◆ WHAT THIS TASK INVOLVES ◆
Quote exactly, and only, the lines of the material below from the line with "now: ORANGE CUP" through the line with "was: RED CAPSULE".
##### RECORDS SUPPLIED
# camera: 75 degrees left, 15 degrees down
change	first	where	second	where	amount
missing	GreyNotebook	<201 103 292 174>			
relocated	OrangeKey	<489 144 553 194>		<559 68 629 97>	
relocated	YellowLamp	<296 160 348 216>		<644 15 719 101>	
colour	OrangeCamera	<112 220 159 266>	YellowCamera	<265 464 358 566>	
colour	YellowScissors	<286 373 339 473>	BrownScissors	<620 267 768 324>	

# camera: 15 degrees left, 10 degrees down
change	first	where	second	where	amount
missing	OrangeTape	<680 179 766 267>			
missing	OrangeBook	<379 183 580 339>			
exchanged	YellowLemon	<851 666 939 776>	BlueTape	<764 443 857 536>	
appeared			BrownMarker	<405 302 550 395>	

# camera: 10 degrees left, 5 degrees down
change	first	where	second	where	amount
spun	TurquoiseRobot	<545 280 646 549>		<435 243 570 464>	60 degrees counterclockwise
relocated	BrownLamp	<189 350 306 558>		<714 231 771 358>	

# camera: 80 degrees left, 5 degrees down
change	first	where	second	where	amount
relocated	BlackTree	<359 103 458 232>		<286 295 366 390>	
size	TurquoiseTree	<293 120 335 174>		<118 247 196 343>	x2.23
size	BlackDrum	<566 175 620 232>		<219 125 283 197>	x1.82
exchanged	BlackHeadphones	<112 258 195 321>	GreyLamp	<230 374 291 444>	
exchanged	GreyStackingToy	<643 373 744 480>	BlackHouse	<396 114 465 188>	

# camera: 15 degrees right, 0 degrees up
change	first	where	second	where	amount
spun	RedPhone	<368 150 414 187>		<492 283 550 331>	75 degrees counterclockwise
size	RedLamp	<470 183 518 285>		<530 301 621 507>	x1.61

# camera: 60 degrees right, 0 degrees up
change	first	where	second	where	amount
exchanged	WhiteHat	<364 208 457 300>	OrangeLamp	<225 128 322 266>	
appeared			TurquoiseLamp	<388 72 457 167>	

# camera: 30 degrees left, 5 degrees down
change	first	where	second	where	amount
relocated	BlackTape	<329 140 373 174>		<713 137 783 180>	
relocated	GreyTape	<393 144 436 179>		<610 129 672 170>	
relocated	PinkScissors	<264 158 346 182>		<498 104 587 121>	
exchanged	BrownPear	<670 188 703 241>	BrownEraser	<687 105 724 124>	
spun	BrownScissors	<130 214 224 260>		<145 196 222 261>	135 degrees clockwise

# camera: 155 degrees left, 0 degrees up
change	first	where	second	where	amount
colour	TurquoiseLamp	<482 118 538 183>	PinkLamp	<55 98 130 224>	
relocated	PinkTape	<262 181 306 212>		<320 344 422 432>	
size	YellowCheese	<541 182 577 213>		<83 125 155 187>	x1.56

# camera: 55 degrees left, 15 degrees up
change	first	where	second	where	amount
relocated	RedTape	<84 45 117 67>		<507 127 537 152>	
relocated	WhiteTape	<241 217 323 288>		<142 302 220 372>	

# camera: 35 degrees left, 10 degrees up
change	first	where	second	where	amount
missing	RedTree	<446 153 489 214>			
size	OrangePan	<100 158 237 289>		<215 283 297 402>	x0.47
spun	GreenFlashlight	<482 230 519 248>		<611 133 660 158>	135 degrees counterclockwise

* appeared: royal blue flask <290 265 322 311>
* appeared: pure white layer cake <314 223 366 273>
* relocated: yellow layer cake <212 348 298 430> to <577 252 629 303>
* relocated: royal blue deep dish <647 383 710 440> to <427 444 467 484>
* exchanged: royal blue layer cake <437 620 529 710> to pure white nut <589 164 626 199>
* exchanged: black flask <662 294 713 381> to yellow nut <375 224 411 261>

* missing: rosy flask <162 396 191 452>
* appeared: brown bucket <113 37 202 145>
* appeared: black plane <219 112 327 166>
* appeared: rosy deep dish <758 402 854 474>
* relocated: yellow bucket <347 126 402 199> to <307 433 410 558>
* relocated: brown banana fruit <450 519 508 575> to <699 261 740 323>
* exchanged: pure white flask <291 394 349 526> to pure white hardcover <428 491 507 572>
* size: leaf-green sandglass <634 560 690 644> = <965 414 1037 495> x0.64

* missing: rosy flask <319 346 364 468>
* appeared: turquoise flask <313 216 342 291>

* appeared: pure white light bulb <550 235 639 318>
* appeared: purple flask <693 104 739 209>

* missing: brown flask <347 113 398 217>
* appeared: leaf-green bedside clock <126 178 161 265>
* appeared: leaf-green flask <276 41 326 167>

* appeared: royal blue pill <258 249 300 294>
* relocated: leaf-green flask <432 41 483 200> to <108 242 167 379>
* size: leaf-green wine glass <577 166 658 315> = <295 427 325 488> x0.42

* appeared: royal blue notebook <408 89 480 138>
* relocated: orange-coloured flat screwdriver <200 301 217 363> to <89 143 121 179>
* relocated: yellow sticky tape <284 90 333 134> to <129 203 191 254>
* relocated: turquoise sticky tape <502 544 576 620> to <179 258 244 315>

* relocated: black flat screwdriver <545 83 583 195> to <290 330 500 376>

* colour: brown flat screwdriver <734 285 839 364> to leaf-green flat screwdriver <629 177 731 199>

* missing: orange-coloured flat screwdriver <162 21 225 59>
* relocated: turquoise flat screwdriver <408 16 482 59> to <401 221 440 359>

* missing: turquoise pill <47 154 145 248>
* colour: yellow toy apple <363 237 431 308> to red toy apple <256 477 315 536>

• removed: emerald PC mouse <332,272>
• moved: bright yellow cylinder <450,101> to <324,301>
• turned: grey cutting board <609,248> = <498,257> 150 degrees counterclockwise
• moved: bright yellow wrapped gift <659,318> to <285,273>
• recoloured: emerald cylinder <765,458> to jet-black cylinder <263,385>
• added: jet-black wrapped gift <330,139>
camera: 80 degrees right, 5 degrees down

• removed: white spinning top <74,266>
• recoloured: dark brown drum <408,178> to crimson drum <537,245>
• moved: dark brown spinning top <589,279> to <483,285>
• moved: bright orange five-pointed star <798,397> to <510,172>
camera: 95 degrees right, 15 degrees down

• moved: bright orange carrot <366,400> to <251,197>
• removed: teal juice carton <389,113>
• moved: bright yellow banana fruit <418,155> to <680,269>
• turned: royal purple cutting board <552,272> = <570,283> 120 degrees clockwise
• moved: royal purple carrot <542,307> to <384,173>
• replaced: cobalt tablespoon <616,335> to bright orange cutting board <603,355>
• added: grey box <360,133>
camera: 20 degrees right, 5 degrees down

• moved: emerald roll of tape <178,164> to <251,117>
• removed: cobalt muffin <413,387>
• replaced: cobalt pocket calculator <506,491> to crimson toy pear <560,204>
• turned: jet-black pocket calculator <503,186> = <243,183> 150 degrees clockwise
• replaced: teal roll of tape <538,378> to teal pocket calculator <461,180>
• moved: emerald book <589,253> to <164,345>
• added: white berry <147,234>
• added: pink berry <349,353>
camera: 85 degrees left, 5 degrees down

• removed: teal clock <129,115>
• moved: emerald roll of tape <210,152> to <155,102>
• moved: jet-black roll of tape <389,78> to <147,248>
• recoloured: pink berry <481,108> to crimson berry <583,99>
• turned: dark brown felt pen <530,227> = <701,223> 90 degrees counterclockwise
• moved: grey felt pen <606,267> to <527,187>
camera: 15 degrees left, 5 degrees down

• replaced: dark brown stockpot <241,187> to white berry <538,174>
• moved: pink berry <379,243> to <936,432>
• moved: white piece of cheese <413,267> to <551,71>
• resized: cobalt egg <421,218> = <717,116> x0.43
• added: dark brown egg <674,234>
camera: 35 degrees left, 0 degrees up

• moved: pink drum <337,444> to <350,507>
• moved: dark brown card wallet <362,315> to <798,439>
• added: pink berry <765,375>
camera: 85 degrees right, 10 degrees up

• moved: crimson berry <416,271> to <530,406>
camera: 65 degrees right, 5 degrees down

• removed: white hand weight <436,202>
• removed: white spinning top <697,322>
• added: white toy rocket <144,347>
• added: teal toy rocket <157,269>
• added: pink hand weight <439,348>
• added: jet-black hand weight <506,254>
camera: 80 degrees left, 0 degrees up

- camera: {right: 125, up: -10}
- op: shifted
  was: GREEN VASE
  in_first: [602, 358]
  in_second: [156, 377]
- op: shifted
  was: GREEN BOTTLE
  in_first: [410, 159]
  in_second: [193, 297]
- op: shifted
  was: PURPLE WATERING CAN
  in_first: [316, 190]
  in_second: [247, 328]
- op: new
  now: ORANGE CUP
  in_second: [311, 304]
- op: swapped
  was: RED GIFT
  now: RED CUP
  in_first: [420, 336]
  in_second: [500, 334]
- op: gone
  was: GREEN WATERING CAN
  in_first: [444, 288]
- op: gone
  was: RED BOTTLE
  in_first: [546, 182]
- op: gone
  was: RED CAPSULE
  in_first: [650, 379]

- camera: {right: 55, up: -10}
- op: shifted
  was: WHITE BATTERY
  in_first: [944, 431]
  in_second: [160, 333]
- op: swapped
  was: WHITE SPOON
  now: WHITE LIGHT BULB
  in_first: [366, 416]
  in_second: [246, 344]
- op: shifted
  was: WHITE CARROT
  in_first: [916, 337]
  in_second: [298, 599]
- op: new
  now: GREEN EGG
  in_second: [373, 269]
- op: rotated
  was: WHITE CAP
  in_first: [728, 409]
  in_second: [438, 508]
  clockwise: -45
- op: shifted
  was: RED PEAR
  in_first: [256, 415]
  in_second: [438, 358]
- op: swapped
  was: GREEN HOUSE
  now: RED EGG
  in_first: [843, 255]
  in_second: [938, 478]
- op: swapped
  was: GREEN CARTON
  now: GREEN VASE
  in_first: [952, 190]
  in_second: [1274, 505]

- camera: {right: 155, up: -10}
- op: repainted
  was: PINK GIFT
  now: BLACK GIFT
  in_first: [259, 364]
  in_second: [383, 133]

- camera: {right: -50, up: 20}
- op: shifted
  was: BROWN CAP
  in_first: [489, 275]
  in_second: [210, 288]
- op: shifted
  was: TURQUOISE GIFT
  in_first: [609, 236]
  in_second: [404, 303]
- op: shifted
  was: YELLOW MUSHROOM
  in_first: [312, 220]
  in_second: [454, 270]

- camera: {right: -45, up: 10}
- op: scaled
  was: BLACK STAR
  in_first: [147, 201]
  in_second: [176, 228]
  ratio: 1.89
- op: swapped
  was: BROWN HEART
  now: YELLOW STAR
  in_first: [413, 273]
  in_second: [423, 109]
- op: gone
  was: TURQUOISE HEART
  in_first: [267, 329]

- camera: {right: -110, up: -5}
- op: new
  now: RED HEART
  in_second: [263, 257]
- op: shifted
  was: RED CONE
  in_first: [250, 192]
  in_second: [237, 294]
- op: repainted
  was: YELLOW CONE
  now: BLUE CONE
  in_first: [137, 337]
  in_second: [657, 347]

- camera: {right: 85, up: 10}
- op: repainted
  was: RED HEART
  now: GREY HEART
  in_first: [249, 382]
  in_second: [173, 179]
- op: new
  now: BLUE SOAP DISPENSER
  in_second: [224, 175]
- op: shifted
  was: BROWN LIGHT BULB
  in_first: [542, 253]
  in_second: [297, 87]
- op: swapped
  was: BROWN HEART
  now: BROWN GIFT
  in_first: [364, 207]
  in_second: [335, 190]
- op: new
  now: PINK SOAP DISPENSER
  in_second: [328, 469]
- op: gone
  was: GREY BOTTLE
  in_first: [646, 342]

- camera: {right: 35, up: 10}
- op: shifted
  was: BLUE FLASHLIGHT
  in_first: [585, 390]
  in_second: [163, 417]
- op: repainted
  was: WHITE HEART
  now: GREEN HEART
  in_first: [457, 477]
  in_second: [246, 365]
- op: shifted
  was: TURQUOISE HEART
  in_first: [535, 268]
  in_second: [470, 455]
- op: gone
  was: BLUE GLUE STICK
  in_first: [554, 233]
##########
◆ RESULT OF THIS EXERCISE ◆
  now: ORANGE CUP
  in_second: [311, 304]
- op: swapped
  was: RED GIFT
  now: RED CUP
  in_first: [420, 336]
  in_second: [500, 334]
- op: gone
  was: GREEN WATERING CAN
  in_first: [444, 288]
- op: gone
  was: RED BOTTLE
  in_first: [546, 182]
- op: gone
  was: RED CAPSULE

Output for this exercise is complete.